In the listing below, locate the lines that hold the string "DICE". Copy those lines.

COLLECTED DATA.
□ □ □ □ □
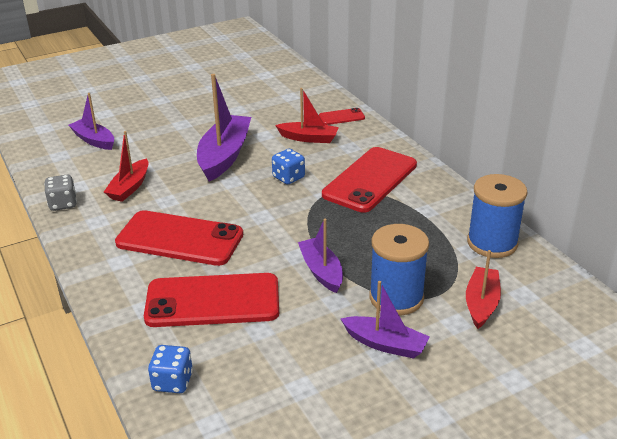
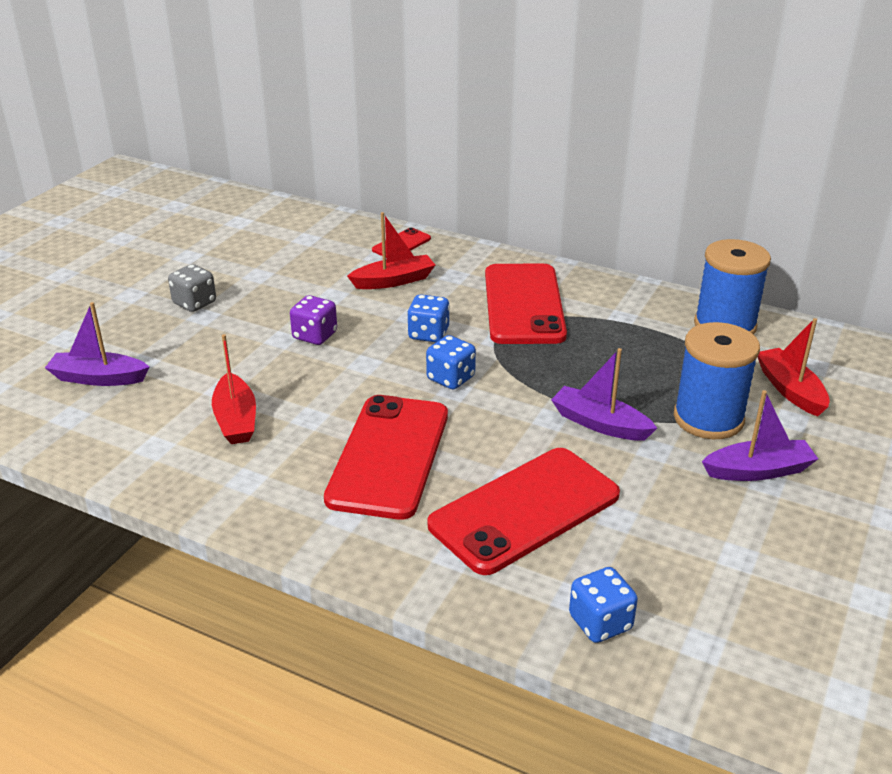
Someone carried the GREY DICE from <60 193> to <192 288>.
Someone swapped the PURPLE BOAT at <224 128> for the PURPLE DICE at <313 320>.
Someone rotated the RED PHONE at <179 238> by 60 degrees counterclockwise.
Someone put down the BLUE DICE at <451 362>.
□ □ □ □ □
OUTPUT.
Someone carried the GREY DICE from <60 193> to <192 288>.
Someone swapped the PURPLE BOAT at <224 128> for the PURPLE DICE at <313 320>.
Someone put down the BLUE DICE at <451 362>.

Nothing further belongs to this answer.